◆ Stated goal ◆
Pull out each line of the listing that contains the string "grace", copying it in full.

◆ Input records ◆
■ ■ ■ ■ ■ ■ ■

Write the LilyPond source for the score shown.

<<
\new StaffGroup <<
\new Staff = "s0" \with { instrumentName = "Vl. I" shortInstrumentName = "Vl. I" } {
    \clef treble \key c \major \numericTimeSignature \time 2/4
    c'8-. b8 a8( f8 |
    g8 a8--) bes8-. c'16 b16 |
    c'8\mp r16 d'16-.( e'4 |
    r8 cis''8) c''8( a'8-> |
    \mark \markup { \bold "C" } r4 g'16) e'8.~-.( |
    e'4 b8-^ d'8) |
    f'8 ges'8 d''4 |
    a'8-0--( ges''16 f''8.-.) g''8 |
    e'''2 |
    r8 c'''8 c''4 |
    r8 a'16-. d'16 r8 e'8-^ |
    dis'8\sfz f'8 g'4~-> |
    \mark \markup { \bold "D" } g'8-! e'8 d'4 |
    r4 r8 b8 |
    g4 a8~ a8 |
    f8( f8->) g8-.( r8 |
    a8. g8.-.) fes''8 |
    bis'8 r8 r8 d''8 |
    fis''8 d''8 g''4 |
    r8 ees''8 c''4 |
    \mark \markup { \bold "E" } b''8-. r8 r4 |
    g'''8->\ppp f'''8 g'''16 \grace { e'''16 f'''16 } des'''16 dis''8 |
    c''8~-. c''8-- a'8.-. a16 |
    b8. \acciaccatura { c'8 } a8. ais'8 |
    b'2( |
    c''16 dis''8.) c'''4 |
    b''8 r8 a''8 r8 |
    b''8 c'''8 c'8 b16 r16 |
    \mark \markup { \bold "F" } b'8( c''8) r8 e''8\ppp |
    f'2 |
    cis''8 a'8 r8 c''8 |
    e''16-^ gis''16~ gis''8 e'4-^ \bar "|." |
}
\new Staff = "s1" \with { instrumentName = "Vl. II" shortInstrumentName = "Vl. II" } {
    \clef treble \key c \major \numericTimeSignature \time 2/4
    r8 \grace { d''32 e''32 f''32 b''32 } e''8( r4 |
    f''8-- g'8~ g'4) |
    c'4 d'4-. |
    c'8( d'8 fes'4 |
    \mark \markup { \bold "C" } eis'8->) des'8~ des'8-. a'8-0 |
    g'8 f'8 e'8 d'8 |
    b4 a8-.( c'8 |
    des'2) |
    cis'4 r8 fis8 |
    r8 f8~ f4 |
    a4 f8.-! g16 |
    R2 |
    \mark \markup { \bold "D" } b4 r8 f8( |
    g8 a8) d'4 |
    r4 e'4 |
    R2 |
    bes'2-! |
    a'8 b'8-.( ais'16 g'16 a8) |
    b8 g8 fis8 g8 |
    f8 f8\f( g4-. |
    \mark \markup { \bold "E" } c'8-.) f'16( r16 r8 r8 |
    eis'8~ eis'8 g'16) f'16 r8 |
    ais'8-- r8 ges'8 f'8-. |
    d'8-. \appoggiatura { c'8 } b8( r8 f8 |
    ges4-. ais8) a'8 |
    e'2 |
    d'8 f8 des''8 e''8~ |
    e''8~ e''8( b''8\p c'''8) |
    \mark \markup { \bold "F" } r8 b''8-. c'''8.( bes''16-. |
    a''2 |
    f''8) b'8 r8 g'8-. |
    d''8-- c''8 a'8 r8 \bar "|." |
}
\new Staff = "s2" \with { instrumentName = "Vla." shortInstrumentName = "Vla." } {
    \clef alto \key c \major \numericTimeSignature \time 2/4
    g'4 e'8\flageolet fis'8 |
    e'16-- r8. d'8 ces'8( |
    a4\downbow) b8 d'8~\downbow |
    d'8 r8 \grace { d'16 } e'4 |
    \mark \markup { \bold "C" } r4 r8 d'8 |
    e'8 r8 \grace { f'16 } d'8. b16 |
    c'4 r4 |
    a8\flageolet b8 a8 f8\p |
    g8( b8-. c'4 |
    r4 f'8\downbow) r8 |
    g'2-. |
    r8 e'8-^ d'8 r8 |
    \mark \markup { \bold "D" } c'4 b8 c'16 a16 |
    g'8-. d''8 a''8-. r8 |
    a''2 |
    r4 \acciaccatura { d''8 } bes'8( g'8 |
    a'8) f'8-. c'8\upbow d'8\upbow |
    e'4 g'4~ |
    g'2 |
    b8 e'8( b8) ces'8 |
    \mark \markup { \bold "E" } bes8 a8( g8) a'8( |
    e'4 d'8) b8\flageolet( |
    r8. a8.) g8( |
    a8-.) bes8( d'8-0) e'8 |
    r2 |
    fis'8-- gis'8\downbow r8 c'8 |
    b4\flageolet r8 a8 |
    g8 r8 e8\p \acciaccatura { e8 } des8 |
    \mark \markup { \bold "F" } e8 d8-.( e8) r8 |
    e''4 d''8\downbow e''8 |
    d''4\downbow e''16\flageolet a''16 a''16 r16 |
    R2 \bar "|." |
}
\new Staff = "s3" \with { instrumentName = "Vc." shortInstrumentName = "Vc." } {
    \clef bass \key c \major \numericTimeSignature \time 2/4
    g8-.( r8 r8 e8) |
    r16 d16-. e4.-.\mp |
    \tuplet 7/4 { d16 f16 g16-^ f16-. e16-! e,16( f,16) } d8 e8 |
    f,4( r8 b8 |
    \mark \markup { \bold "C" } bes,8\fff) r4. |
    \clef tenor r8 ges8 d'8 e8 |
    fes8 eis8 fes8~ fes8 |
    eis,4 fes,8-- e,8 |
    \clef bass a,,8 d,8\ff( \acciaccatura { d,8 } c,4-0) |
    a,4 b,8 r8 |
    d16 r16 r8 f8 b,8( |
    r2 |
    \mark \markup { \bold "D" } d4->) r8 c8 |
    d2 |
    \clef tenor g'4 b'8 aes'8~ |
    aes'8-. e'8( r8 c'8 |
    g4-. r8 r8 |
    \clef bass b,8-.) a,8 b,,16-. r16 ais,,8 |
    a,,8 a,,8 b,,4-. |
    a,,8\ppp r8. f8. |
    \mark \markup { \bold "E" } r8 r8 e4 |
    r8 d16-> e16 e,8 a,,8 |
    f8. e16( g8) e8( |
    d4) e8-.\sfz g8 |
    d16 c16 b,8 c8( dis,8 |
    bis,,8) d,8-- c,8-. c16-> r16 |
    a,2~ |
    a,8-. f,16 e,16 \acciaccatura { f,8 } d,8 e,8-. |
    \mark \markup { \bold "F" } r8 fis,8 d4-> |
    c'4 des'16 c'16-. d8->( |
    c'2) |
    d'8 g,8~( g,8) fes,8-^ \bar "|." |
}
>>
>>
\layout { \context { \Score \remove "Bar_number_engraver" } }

■ ■ ■ ■ ■ ■ ■

◆ Solved problem ◆
    g'''8->\ppp f'''8 g'''16 \grace { e'''16 f'''16 } des'''16 dis''8 |
    r8 \grace { d''32 e''32 f''32 b''32 } e''8( r4 |
    d'8 r8 \grace { d'16 } e'4 |
    e'8 r8 \grace { f'16 } d'8. b16 |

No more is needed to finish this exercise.